(Records drawn from a dataset)
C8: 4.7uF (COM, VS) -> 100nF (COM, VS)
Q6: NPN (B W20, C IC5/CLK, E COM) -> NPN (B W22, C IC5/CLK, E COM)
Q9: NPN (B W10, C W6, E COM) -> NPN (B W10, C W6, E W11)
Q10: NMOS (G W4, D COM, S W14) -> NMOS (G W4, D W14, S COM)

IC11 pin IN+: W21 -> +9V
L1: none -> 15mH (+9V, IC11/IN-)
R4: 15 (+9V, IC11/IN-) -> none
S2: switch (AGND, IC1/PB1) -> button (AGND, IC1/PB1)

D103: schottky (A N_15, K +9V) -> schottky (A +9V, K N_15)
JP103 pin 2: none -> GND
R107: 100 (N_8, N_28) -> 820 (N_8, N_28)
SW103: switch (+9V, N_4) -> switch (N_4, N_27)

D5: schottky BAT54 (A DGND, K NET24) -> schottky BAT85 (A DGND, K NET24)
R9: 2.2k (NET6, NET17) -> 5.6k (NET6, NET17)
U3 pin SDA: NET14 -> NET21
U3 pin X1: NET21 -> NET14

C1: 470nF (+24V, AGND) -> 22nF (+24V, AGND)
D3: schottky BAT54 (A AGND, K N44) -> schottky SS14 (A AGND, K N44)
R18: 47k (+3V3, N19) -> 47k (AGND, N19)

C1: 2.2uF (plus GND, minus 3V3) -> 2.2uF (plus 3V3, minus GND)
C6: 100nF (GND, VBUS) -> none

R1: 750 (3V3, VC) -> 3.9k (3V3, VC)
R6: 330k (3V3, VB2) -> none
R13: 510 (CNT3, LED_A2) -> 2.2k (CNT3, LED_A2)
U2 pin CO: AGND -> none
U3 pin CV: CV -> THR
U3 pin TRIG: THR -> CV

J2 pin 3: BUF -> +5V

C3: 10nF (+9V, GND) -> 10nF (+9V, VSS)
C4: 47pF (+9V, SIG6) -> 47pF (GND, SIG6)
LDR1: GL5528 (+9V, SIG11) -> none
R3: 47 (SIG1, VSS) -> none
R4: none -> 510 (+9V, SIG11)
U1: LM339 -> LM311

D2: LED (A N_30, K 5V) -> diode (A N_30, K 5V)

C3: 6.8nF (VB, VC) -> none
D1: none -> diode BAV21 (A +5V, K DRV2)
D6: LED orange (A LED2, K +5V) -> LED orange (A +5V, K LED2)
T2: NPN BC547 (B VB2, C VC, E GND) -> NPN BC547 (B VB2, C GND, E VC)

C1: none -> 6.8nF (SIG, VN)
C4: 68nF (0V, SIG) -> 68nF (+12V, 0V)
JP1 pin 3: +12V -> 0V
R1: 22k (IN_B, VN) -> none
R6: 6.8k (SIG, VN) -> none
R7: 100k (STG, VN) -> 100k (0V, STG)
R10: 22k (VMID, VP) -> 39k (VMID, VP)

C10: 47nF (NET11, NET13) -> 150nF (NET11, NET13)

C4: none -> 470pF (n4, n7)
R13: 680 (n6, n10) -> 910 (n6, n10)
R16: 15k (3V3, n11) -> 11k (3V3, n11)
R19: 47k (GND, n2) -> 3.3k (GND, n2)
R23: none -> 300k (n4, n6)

> _Description of the task_
A bare number is expected: how many lines above contain the word "switch"?

> _The answer_
2